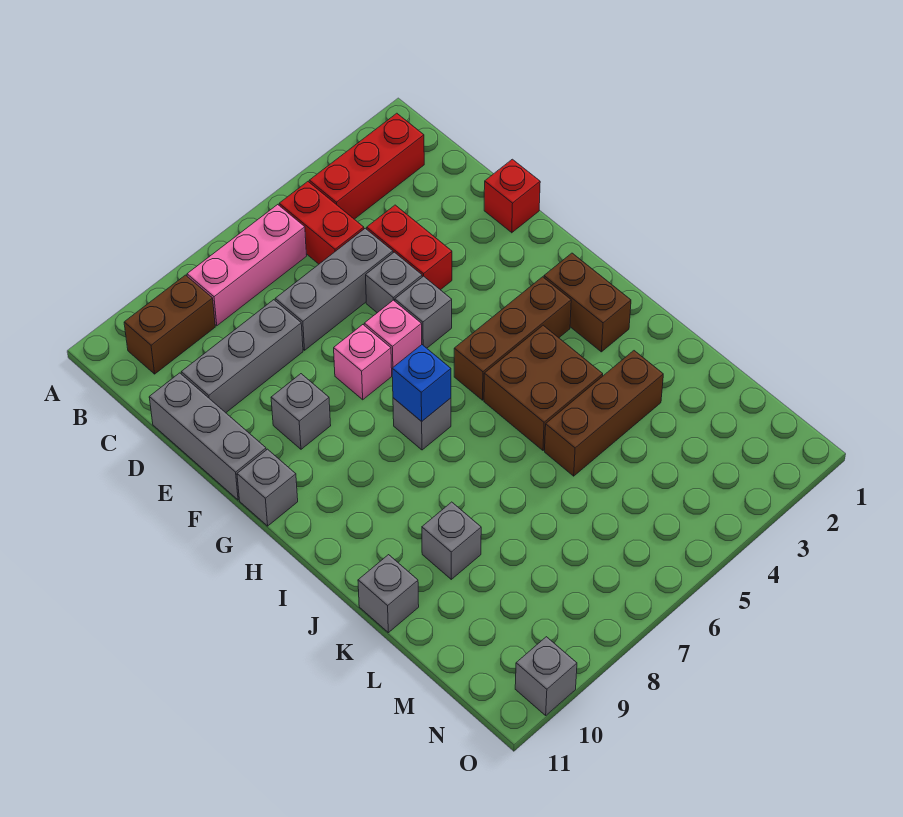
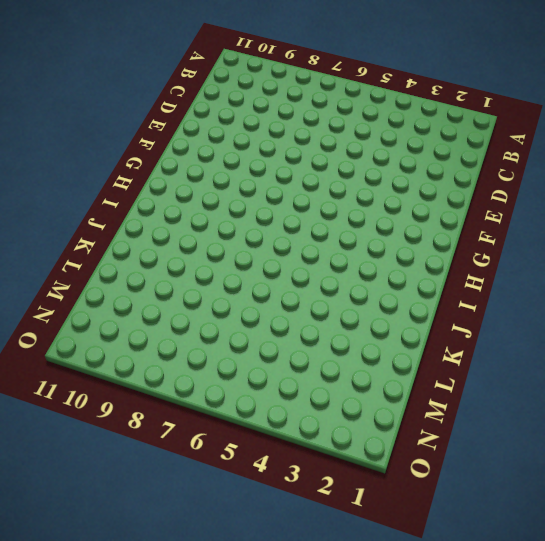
none -> red brick B2:B4 level 1
none -> red brick B5:C5 level 1
none -> pink brick B6:B8 level 1

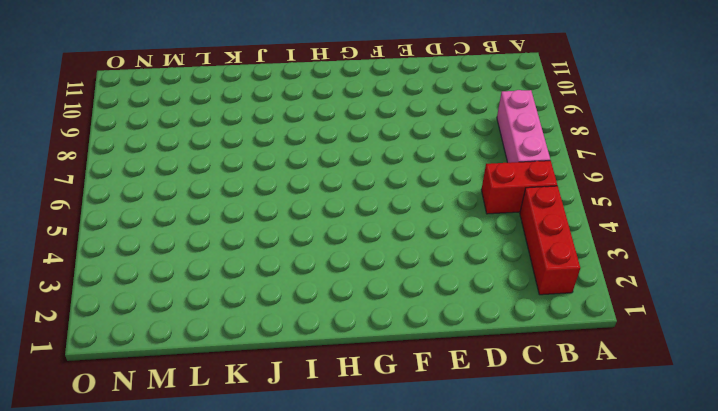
none -> brown brick B9:B10 level 1
none -> red brick D4:E4 level 1
none -> grey brick D5:D7 level 1

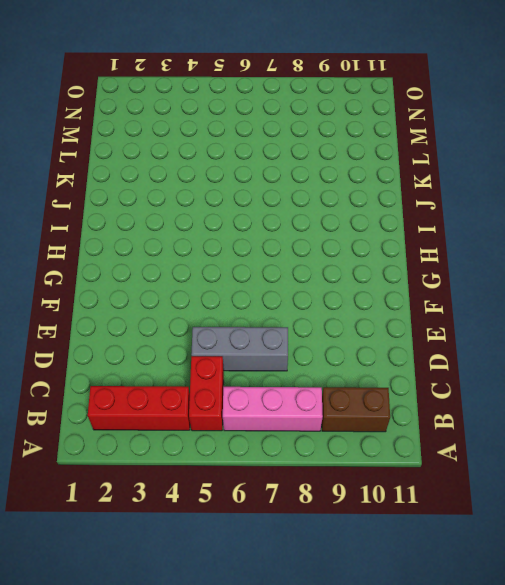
none -> red brick D4:E4 level 1
none -> grey brick D8:D10 level 1
none -> grey brick D11:F11 level 1

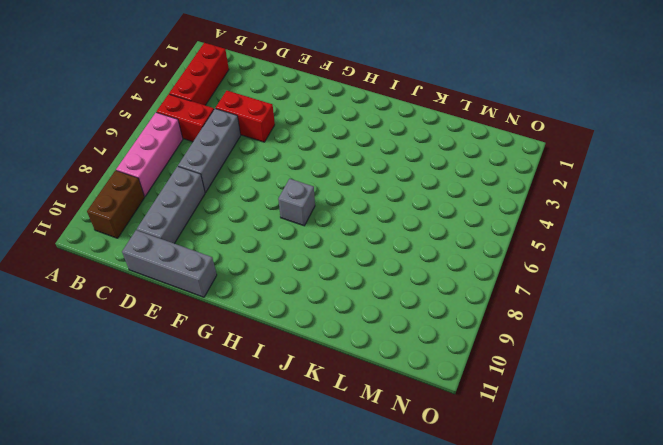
none -> red brick E1 level 1
none -> grey brick E5 level 1
none -> grey brick F5 level 1

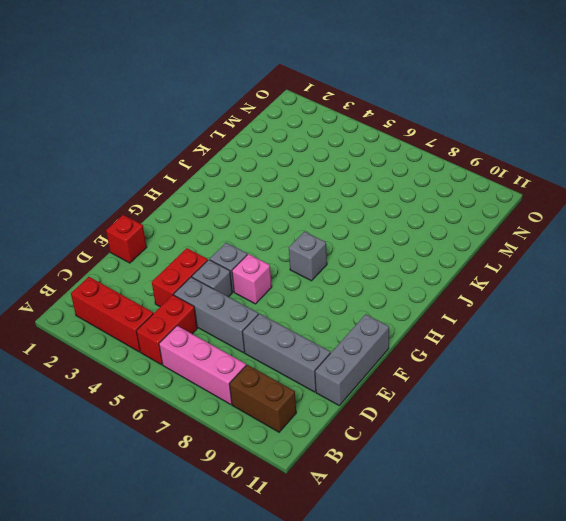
none -> pink brick F7 level 1
none -> grey brick F9 level 1
none -> grey brick G11 level 1

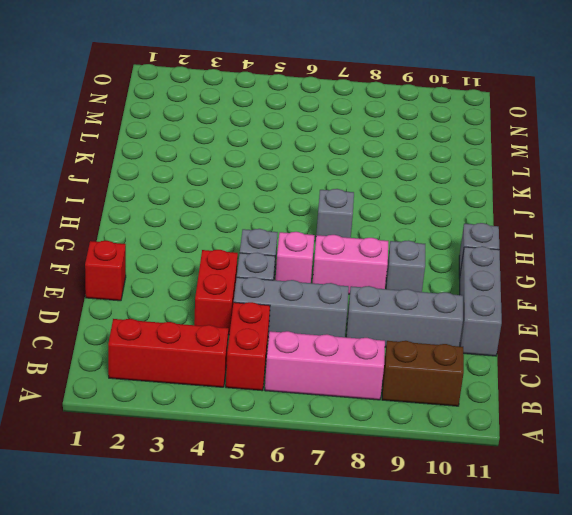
pink brick F7:F8 level 1 -> pink brick F7 level 1
none -> brown brick H2:I2 level 1
none -> brown brick H3:H5 level 1
none -> brown brick I4:J5 level 1

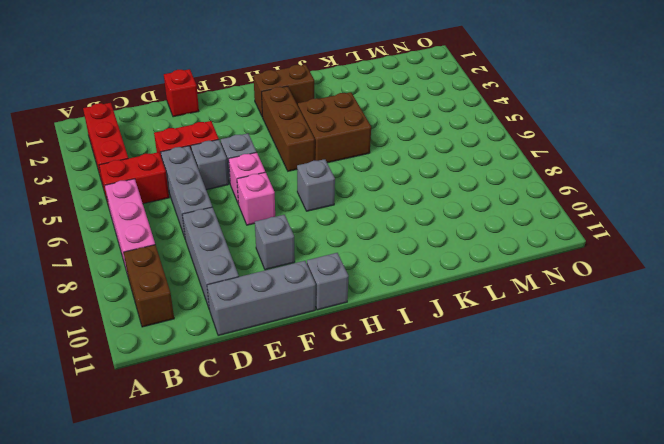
none -> brown brick K3:K5 level 1
none -> grey brick K9 level 1
none -> grey brick K11 level 1

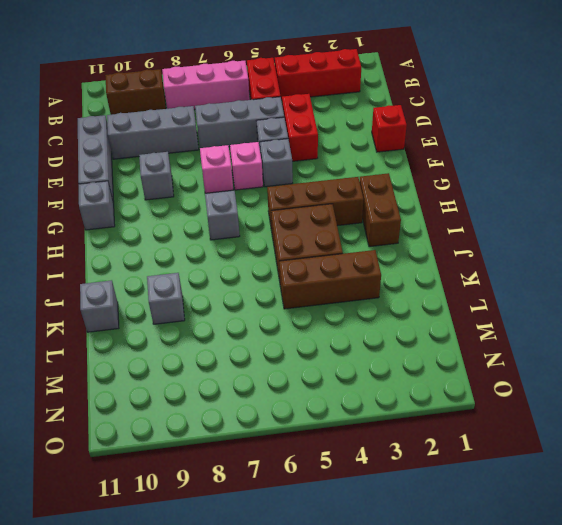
none -> grey brick O10 level 1
none -> blue brick H7 level 2

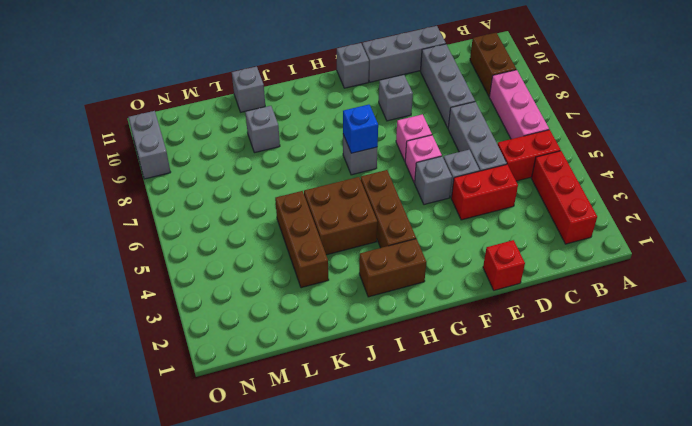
grey brick O9:O10 level 1 -> grey brick O10 level 1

##########

WHAT YOU WILL DO: Nothing but the lines from the one that contains "none -> grey brick D8:D10 level 1" through the end of the material above is to be reproduced, exactly and without pictures.

RESPONSE AREA:
none -> grey brick D8:D10 level 1
none -> grey brick D11:F11 level 1

none -> red brick E1 level 1
none -> grey brick E5 level 1
none -> grey brick F5 level 1

none -> pink brick F7 level 1
none -> grey brick F9 level 1
none -> grey brick G11 level 1

pink brick F7:F8 level 1 -> pink brick F7 level 1
none -> brown brick H2:I2 level 1
none -> brown brick H3:H5 level 1
none -> brown brick I4:J5 level 1

none -> brown brick K3:K5 level 1
none -> grey brick K9 level 1
none -> grey brick K11 level 1

none -> grey brick O10 level 1
none -> blue brick H7 level 2

grey brick O9:O10 level 1 -> grey brick O10 level 1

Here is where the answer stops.